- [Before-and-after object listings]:

- Opening Delimiter -

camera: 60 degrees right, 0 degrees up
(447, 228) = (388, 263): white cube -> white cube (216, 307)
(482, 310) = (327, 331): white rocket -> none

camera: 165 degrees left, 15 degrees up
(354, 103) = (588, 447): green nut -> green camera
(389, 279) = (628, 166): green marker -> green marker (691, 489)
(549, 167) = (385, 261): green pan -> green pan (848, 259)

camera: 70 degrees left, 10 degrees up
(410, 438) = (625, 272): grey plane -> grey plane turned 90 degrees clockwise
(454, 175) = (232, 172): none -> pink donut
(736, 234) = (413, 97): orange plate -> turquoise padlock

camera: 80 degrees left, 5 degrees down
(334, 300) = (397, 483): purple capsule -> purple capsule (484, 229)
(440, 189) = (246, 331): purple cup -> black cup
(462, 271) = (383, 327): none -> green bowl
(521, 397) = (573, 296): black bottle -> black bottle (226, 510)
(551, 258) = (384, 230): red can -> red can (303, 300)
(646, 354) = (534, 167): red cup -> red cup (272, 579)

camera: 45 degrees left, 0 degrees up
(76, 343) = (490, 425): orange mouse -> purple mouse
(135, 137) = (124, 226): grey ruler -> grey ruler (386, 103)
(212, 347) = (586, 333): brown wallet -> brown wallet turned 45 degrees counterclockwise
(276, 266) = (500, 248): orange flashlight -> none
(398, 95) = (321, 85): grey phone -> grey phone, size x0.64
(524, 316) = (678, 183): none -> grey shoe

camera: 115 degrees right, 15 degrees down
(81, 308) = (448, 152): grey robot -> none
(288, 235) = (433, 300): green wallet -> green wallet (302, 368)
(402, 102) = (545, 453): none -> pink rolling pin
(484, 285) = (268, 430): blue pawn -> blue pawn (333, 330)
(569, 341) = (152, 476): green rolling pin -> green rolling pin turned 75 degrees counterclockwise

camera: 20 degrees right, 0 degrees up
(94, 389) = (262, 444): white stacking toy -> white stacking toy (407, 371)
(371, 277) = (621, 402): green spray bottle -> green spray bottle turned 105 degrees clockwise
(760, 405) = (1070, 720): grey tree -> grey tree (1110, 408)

- Closing Delimiter -

An exact, complete copy of the lines above from the one with "camera: 70 degrees left, 10 degrees up" through the one with "camera: 80 degrees left, 5 degrees down" is the whole answer.

- [Worked solution]:
camera: 70 degrees left, 10 degrees up
(410, 438) = (625, 272): grey plane -> grey plane turned 90 degrees clockwise
(454, 175) = (232, 172): none -> pink donut
(736, 234) = (413, 97): orange plate -> turquoise padlock

camera: 80 degrees left, 5 degrees down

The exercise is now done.